Data excerpts:

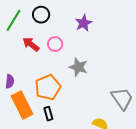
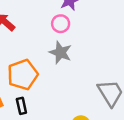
pink circle: (55, 44) -> (61, 24), moved

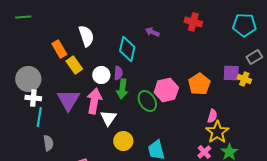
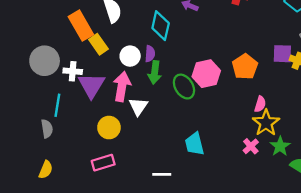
orange rectangle: (59, 49) -> (81, 26), size x1.4
white cross: (33, 98) -> (73, 71), moved
yellow circle: (123, 141) -> (109, 128), moved
gray semicircle: (48, 143) -> (47, 129), moved

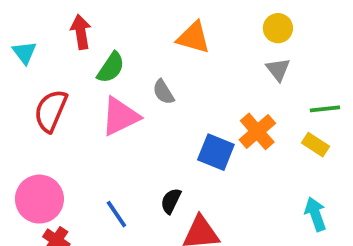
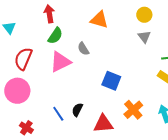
red arrow: (81, 32) -> (49, 14), moved
orange cross: (257, 131) -> (133, 110), moved
pink circle: (39, 199) -> (17, 91), moved
black semicircle: (171, 201) -> (77, 110), moved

Exercise brief: All lines with the word "semicircle" need to be copied from the data above.

Exercise output:
gray semicircle: (48, 143) -> (47, 129), moved
black semicircle: (171, 201) -> (77, 110), moved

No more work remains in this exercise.